==== DATA SUPPLIED ====

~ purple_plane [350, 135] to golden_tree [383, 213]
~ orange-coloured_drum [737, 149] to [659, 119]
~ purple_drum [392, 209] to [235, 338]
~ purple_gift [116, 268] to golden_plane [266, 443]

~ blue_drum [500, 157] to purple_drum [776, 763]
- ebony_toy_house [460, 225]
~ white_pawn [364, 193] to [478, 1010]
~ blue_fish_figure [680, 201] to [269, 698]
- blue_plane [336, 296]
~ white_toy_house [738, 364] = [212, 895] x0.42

====
==== DATA SUPPLIED ====

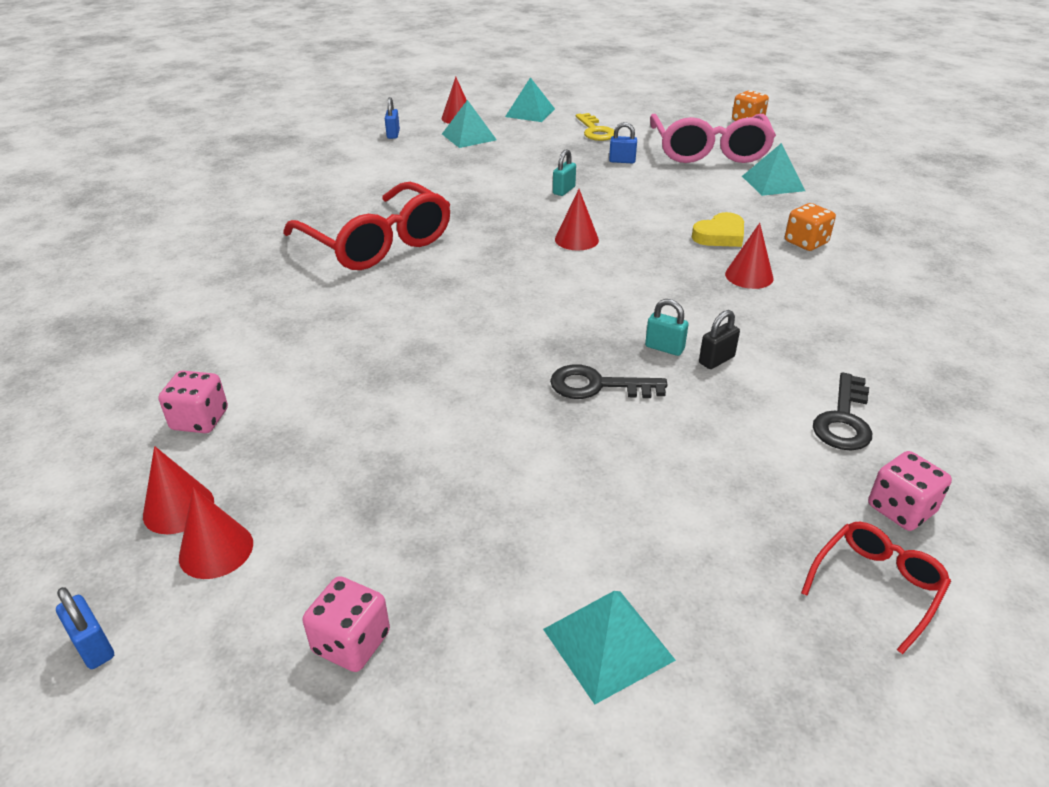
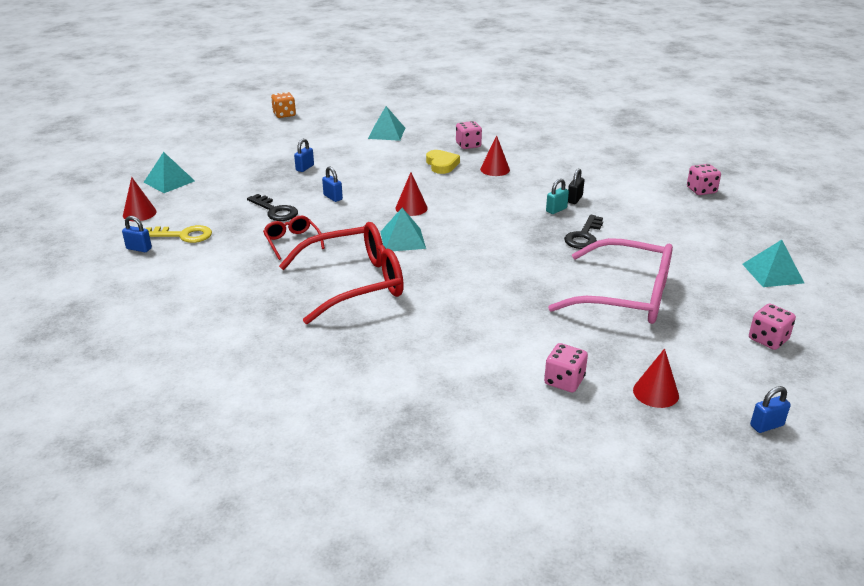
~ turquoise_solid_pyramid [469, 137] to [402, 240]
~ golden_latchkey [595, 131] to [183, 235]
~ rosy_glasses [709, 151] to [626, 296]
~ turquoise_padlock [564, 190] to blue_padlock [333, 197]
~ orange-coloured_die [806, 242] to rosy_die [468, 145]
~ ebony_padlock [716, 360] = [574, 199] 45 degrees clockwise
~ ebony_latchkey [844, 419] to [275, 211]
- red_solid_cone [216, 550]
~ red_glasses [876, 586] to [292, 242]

====

AIM OF THE TASK
Write out only the lines that run from the line containing "golden_tree [383, 213]" through the line containing "to [235, 338]", both included, exactly as they appear above.

EXPECTED ANSWER
~ purple_plane [350, 135] to golden_tree [383, 213]
~ orange-coloured_drum [737, 149] to [659, 119]
~ purple_drum [392, 209] to [235, 338]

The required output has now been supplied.